● **What is needed**: Omitting all images, transcribe the listing word for word.

● **The data**:

----------

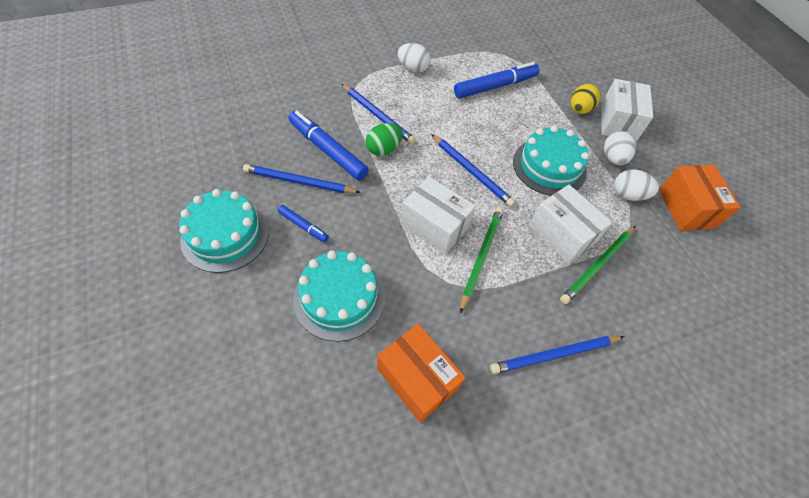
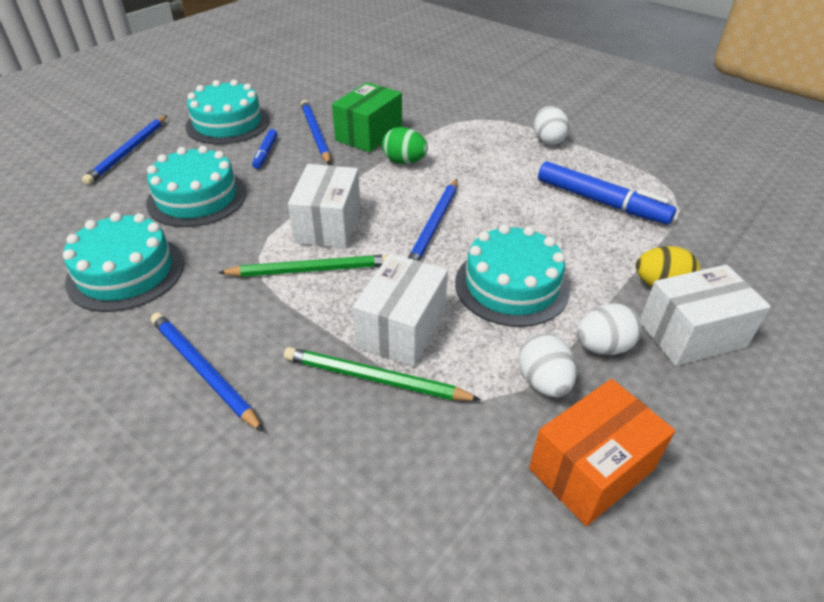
camera: 65 degrees right, 15 degrees down
(328, 151) = (369, 134): blue marker -> green box
(378, 115) = (448, 143): blue pencil -> blue pencil (129, 151)
(417, 379) = (126, 272): orange box -> turquoise cake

----------

● **Expected answer**:
camera: 65 degrees right, 15 degrees down
(328, 151) = (369, 134): blue marker -> green box
(378, 115) = (448, 143): blue pencil -> blue pencil (129, 151)
(417, 379) = (126, 272): orange box -> turquoise cake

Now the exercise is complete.